• _EXERCISE DESCRIPTION_
When you reach the line containing "white plane [506,594,596,681]" in the records below, start copying exactly, and stop once you have copied the line containing "orange cake [718,242,802,324]".
+===+
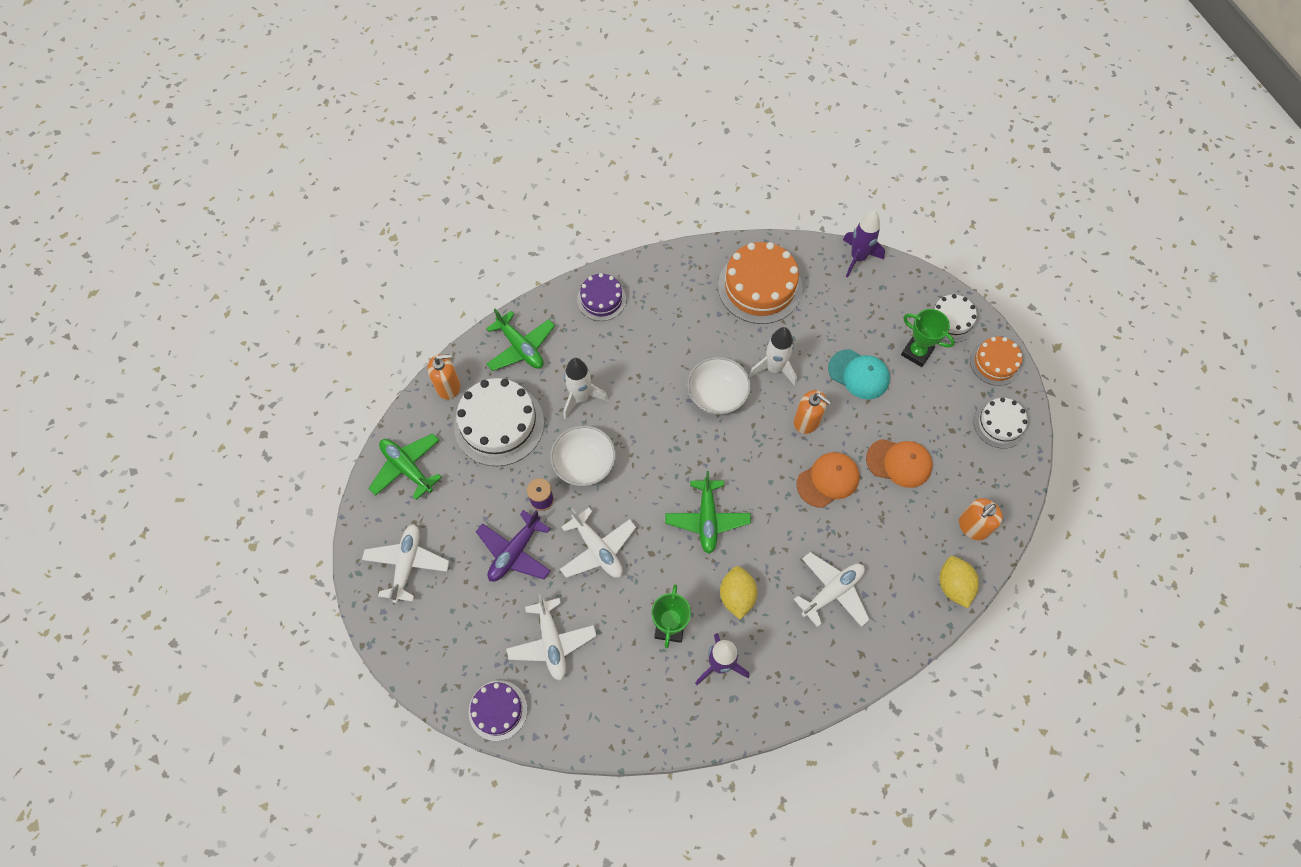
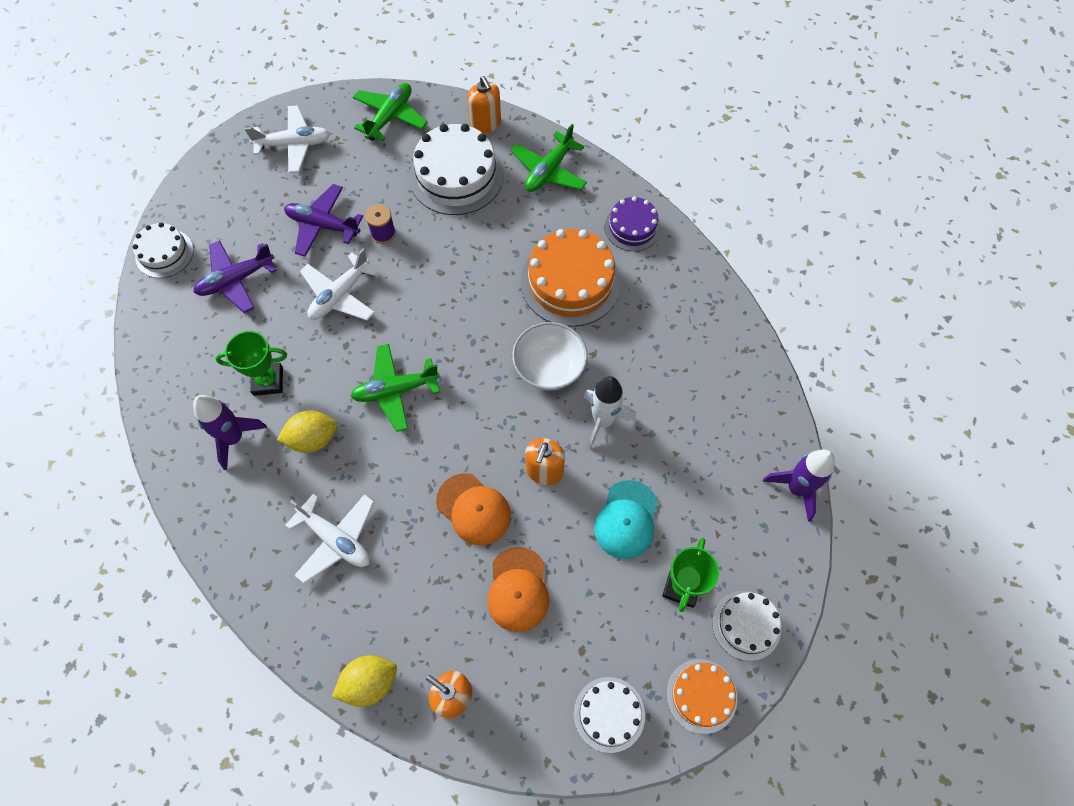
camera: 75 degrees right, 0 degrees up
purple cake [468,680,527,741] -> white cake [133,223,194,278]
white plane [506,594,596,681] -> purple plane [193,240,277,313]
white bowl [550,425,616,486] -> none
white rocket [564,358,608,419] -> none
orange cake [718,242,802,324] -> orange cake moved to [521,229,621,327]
+===+
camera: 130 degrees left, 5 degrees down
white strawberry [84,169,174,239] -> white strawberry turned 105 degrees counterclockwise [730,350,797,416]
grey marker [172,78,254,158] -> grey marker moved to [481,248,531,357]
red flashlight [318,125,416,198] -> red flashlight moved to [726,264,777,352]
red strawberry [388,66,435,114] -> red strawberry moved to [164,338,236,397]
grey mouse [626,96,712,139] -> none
+===+
• _TASK RESPONSE_
white plane [506,594,596,681] -> purple plane [193,240,277,313]
white bowl [550,425,616,486] -> none
white rocket [564,358,608,419] -> none
orange cake [718,242,802,324] -> orange cake moved to [521,229,621,327]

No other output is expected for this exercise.